ASSIGNMENT -
Write out the line that has "(371, 274) = (411, 154): turquoise" in it, along with each line that comes after it until the listing ends, and add nothing.

DATA BELOW -
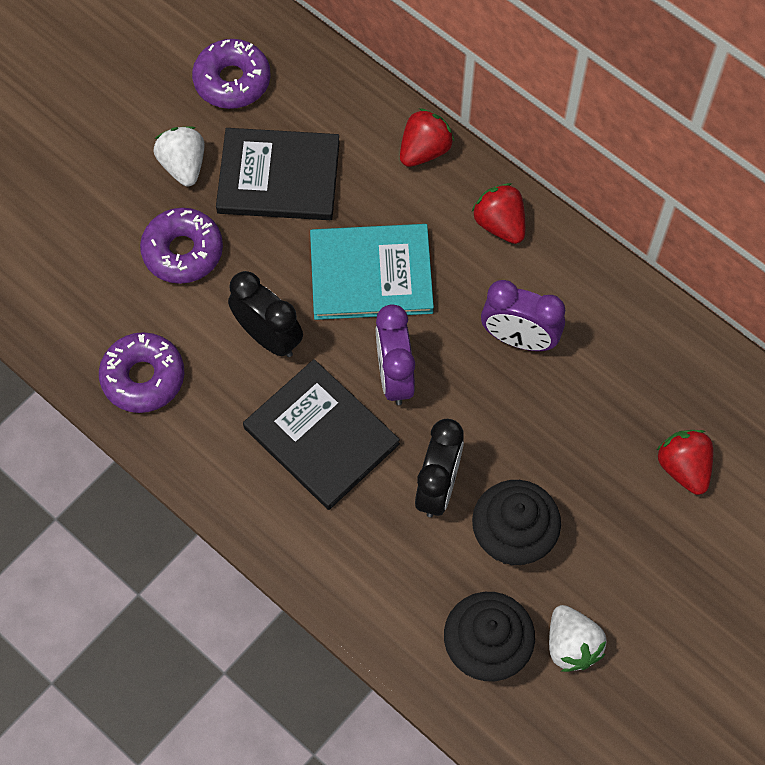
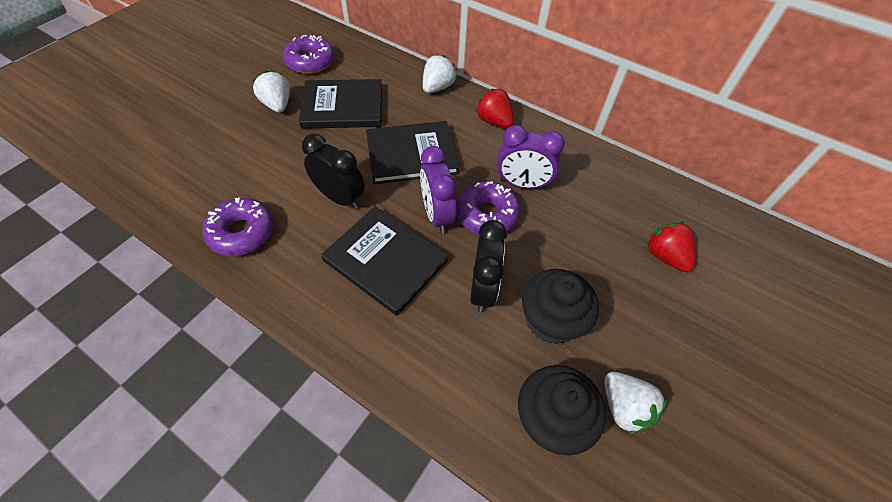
camera: 10 degrees left, 10 degrees down
(183, 251) = (276, 151): purple donut -> purple donut (486, 214)
(371, 274) = (411, 154): turquoise book -> black book
(424, 150) = (437, 87): red strawberry -> white strawberry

EXERCISE ANSWER -
(371, 274) = (411, 154): turquoise book -> black book
(424, 150) = (437, 87): red strawberry -> white strawberry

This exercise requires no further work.